━━━━━ Data for this task
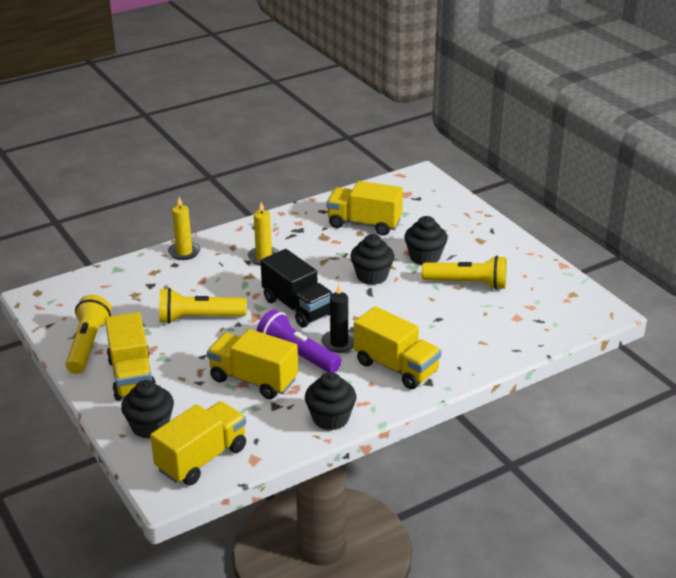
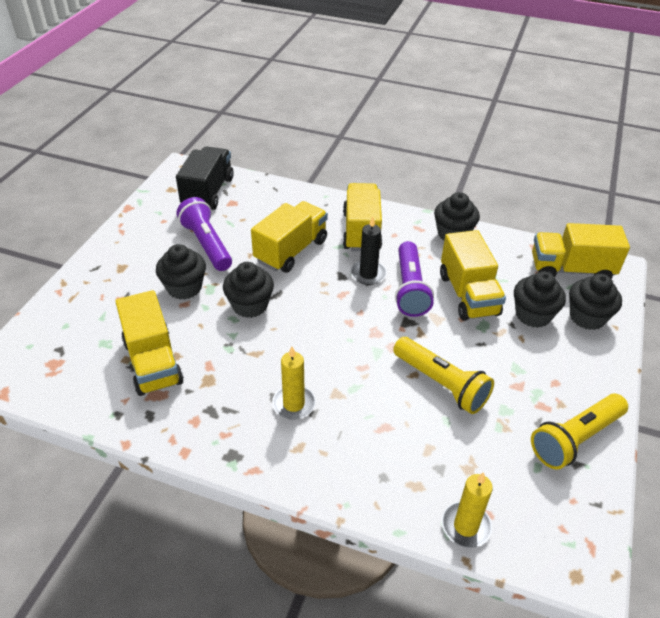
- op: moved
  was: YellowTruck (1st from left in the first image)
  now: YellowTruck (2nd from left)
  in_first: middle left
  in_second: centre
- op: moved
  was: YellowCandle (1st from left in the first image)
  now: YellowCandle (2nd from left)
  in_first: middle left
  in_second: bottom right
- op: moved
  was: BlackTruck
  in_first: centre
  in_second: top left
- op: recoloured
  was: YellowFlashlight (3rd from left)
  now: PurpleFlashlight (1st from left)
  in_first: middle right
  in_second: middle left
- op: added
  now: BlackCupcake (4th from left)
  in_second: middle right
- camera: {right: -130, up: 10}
━━━━━━━━━━
Prompt> Reproduce exactly the entries above, limited to the lines from the one with "was: YellowTruck (1st" through the one with "was: YellowFlashlight (3rd from left)", both included.

Written response>
  was: YellowTruck (1st from left in the first image)
  now: YellowTruck (2nd from left)
  in_first: middle left
  in_second: centre
- op: moved
  was: YellowCandle (1st from left in the first image)
  now: YellowCandle (2nd from left)
  in_first: middle left
  in_second: bottom right
- op: moved
  was: BlackTruck
  in_first: centre
  in_second: top left
- op: recoloured
  was: YellowFlashlight (3rd from left)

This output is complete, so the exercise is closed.